(Recorded data)
+ + + +

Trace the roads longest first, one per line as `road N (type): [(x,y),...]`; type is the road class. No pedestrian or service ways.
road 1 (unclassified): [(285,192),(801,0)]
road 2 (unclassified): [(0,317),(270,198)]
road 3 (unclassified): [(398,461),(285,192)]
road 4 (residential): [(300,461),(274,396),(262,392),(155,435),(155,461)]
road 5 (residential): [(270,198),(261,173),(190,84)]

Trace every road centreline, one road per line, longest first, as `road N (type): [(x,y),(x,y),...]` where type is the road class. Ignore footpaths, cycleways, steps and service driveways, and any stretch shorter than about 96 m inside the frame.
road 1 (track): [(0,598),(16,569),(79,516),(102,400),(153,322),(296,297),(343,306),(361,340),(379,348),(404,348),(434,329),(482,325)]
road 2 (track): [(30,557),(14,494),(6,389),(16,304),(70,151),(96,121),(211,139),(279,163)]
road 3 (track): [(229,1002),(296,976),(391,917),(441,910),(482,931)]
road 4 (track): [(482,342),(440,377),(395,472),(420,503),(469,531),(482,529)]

+ + + +

Activity: Repeat every line of the data verbatim.

Response:
Trace the roads longest first, one per line as `road N (type): [(x,y),...]`; type is the road class. No pedestrian or service ways.
road 1 (unclassified): [(285,192),(801,0)]
road 2 (unclassified): [(0,317),(270,198)]
road 3 (unclassified): [(398,461),(285,192)]
road 4 (residential): [(300,461),(274,396),(262,392),(155,435),(155,461)]
road 5 (residential): [(270,198),(261,173),(190,84)]

Trace every road centreline, one road per line, longest first, as `road N (type): [(x,y),(x,y),...]` where type is the road class. Ignore footpaths, cycleways, steps and service driveways, and any stretch shorter than about 96 m inside the frame.
road 1 (track): [(0,598),(16,569),(79,516),(102,400),(153,322),(296,297),(343,306),(361,340),(379,348),(404,348),(434,329),(482,325)]
road 2 (track): [(30,557),(14,494),(6,389),(16,304),(70,151),(96,121),(211,139),(279,163)]
road 3 (track): [(229,1002),(296,976),(391,917),(441,910),(482,931)]
road 4 (track): [(482,342),(440,377),(395,472),(420,503),(469,531),(482,529)]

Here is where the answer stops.